→ PROBLEM TO SOLVE
Quote all lines below exactly. Images stay out.

→ RECORDS PROVIDED
::::::::

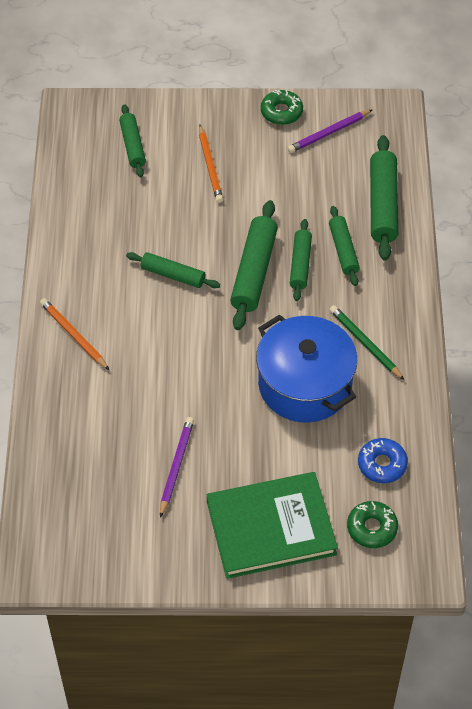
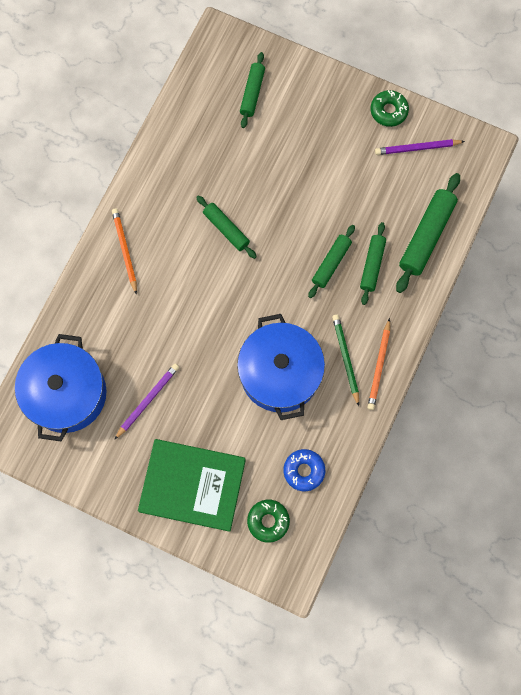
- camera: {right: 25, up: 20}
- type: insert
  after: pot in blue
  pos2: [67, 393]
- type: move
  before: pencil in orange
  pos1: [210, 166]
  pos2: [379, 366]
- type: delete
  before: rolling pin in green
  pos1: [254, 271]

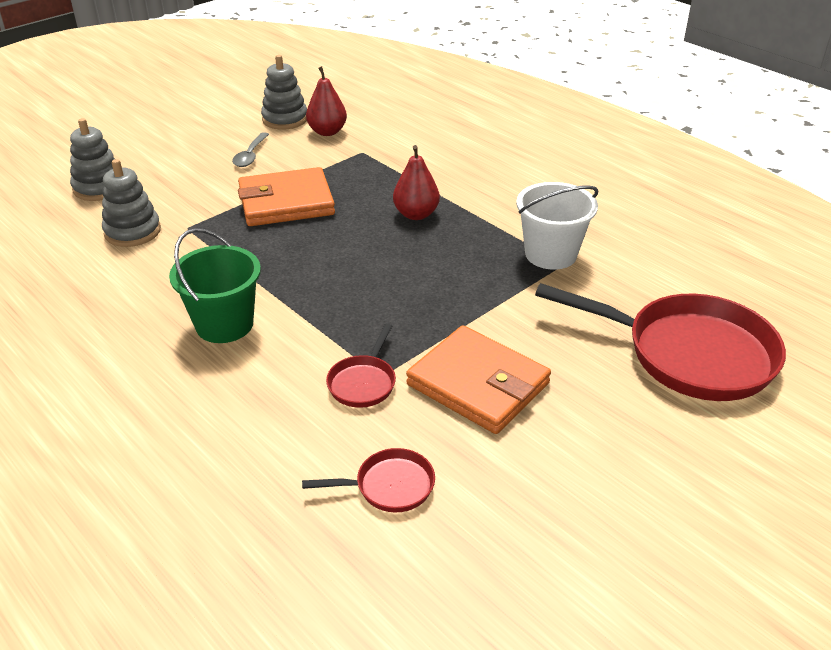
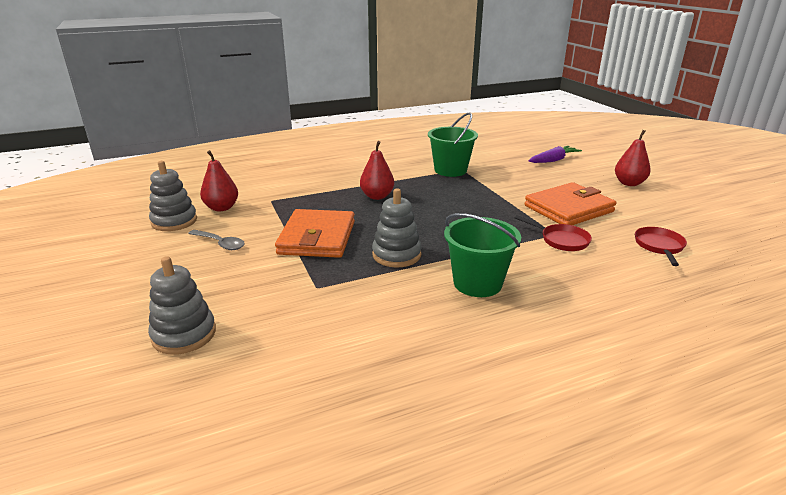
- camera: {right: -70, up: -10}
- type: move
  before: stacking toy in grey
  pos1: [132, 231]
  pos2: [396, 255]
- type: recolor
  before: bucket in white
  after: bucket in green
  pos1: [550, 254]
  pos2: [450, 170]
- type: replace
  before: pan in red
  after: carrot in purple
  pos1: [689, 354]
  pos2: [553, 160]
- type: insert
  after: pear in red
  pos2: [629, 183]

::::::::

→ TASK RESPONSE
- camera: {right: 25, up: 20}
- type: insert
  after: pot in blue
  pos2: [67, 393]
- type: move
  before: pencil in orange
  pos1: [210, 166]
  pos2: [379, 366]
- type: delete
  before: rolling pin in green
  pos1: [254, 271]

- camera: {right: -70, up: -10}
- type: move
  before: stacking toy in grey
  pos1: [132, 231]
  pos2: [396, 255]
- type: recolor
  before: bucket in white
  after: bucket in green
  pos1: [550, 254]
  pos2: [450, 170]
- type: replace
  before: pan in red
  after: carrot in purple
  pos1: [689, 354]
  pos2: [553, 160]
- type: insert
  after: pear in red
  pos2: [629, 183]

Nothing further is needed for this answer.